» THE PROBLEM: Please reproduce, exactly and in full, the lines running from the one that contains "JP3 pin 1: GND -> n8" to the end of the entries.

[Version comparison data]
=-=-=-=-=
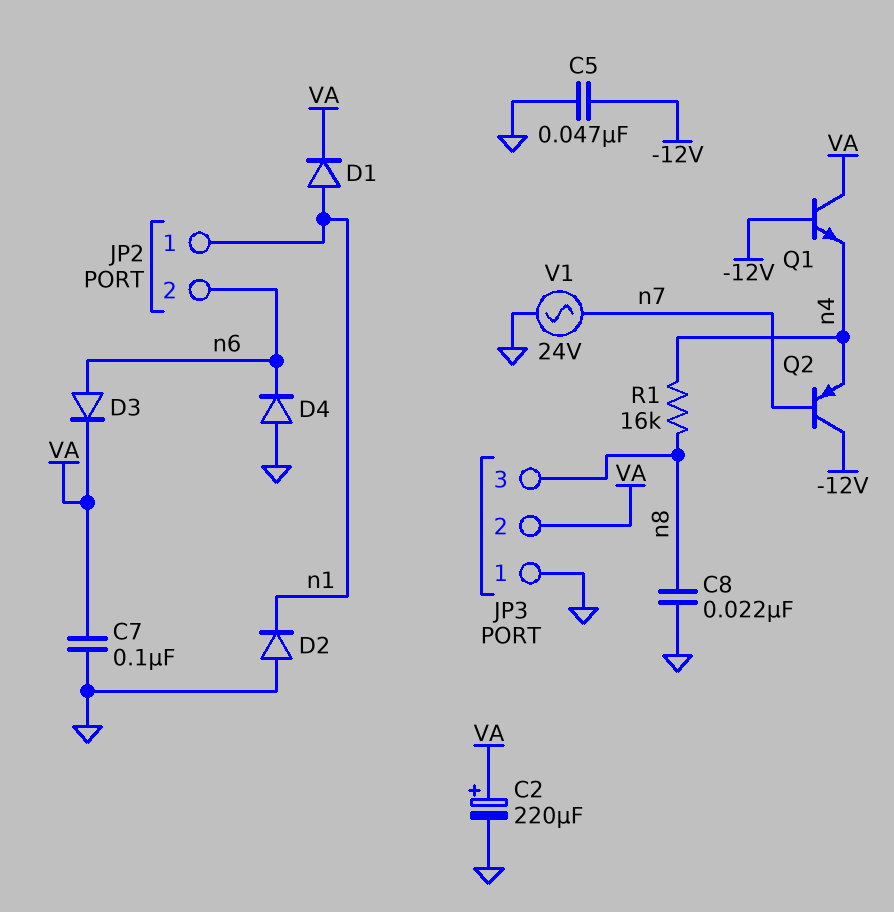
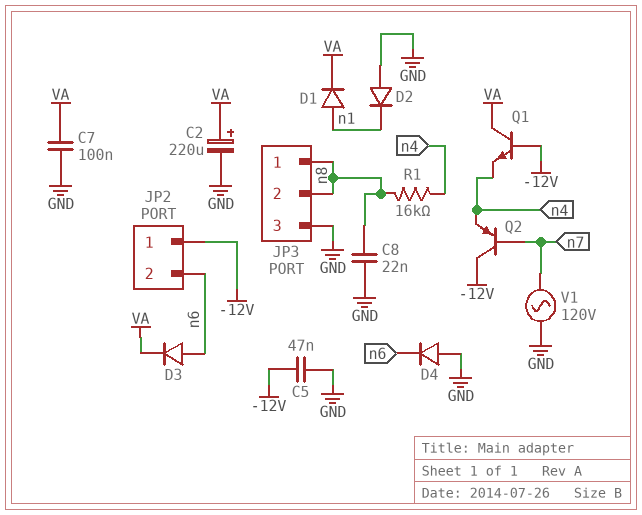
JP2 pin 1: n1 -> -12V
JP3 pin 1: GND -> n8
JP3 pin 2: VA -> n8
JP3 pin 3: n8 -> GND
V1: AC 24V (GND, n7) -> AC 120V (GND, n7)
=-=-=-=-=
» ANSWER SECTION:
JP3 pin 1: GND -> n8
JP3 pin 2: VA -> n8
JP3 pin 3: n8 -> GND
V1: AC 24V (GND, n7) -> AC 120V (GND, n7)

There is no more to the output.